[Opening RECORDED DATA section]
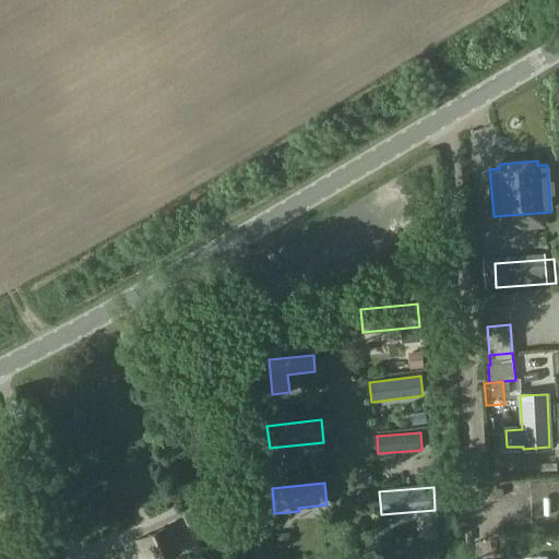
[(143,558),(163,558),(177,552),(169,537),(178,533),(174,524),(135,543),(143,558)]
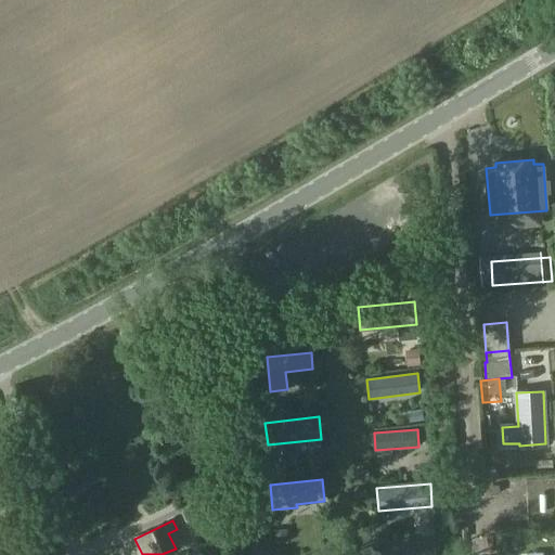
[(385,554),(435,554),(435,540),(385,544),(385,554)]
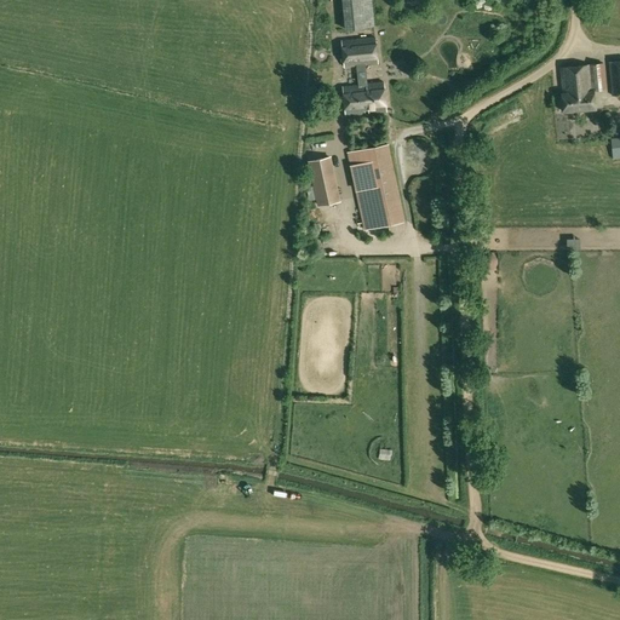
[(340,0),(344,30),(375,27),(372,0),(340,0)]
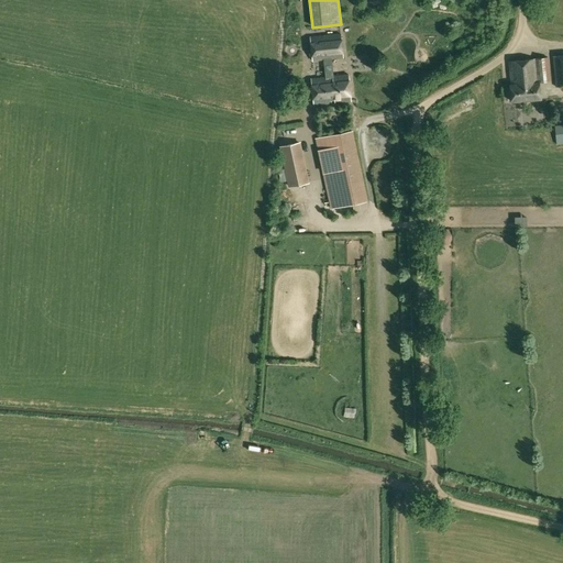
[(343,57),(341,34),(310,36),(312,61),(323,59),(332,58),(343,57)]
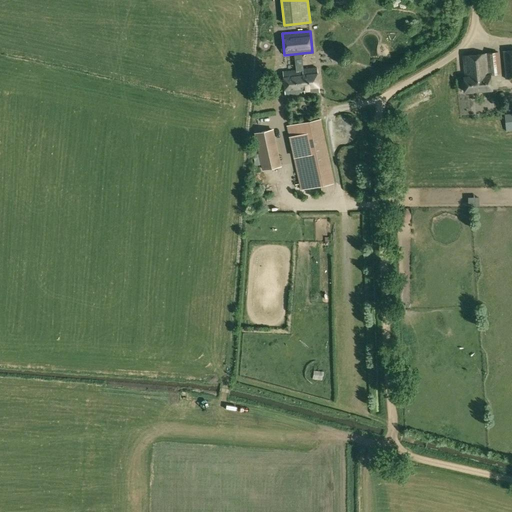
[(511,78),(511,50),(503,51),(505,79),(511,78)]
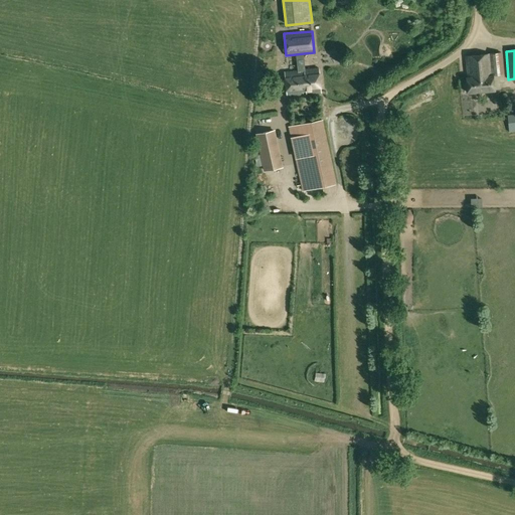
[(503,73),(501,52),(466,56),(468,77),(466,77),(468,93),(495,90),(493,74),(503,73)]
[Closing RECORDED DATA section]
Give the entries above again exactly, minus their pictures.

[(143,558),(163,558),(177,552),(169,537),(178,533),(174,524),(135,543),(143,558)]
[(385,554),(435,554),(435,540),(385,544),(385,554)]
[(340,0),(344,30),(375,27),(372,0),(340,0)]
[(343,57),(341,34),(310,36),(312,61),(323,59),(332,58),(343,57)]
[(511,78),(511,50),(503,51),(505,79),(511,78)]
[(503,73),(501,52),(466,56),(468,77),(466,77),(468,93),(495,90),(493,74),(503,73)]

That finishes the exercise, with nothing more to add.